### Material provided
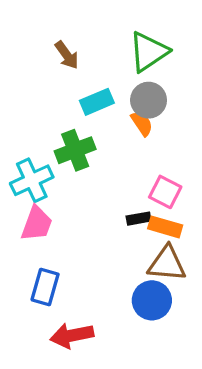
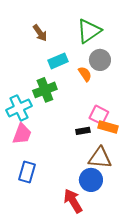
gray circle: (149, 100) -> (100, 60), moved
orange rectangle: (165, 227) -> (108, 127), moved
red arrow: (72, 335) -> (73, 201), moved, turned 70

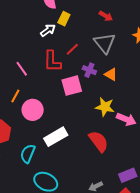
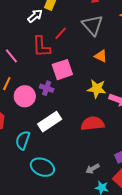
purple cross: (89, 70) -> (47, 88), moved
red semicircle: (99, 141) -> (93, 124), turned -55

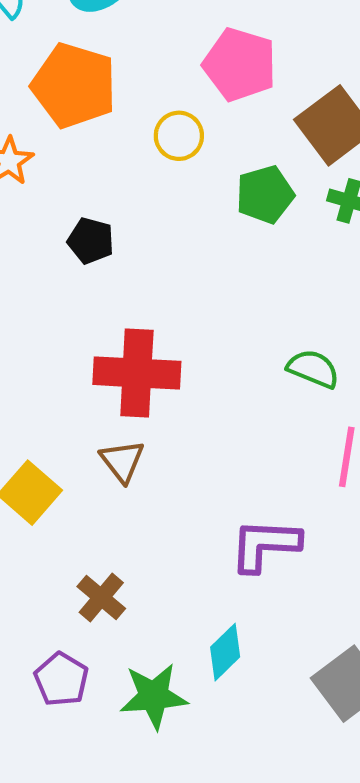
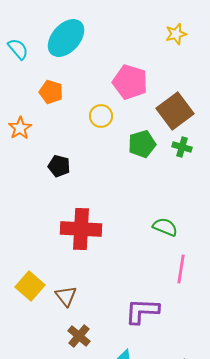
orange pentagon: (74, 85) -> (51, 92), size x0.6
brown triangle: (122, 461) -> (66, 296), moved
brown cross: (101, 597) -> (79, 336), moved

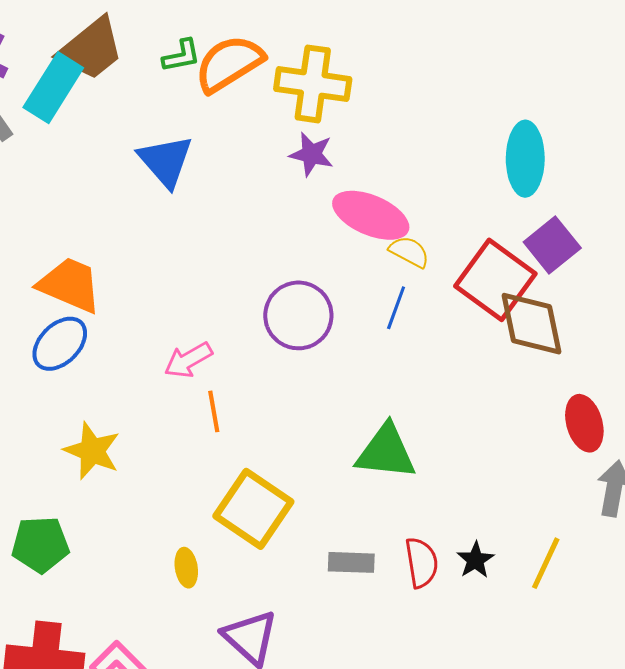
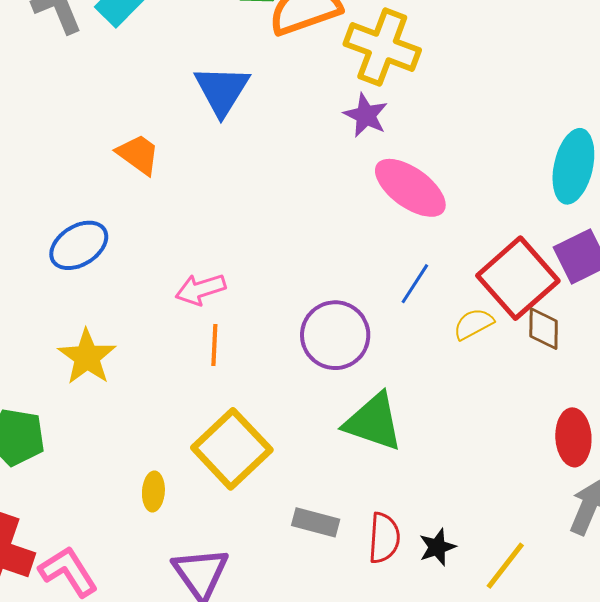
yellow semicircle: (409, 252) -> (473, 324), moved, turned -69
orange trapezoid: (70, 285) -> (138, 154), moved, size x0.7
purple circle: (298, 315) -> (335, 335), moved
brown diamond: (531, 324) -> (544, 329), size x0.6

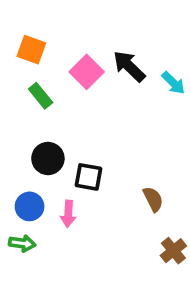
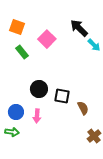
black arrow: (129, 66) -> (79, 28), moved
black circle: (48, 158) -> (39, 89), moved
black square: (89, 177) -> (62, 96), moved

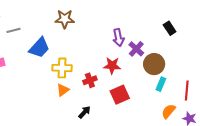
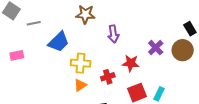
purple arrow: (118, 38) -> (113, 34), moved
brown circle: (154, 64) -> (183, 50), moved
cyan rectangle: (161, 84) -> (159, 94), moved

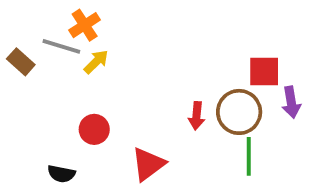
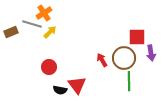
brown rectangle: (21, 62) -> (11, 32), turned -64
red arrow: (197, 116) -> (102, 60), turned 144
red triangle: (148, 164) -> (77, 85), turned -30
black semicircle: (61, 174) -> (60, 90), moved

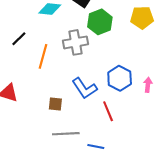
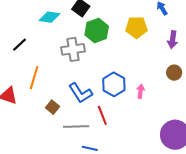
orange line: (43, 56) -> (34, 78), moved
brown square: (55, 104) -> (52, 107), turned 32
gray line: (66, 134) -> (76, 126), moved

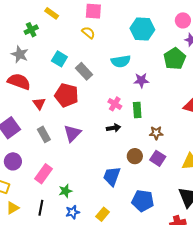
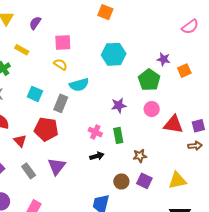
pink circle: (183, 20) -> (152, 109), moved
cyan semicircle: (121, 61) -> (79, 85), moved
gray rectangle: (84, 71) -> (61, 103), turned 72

### Your task
Reproduce the records word for word, please, from their first line up to and including the line that contains "brown cross: (101, 597) -> (79, 336), moved", but no pictures.

### Exercise response
gray circle: (149, 100) -> (100, 60), moved
orange rectangle: (165, 227) -> (108, 127), moved
red arrow: (72, 335) -> (73, 201), moved, turned 70

purple cross: (89, 70) -> (47, 88), moved
red semicircle: (99, 141) -> (93, 124), turned -55

orange pentagon: (74, 85) -> (51, 92), size x0.6
brown triangle: (122, 461) -> (66, 296), moved
brown cross: (101, 597) -> (79, 336), moved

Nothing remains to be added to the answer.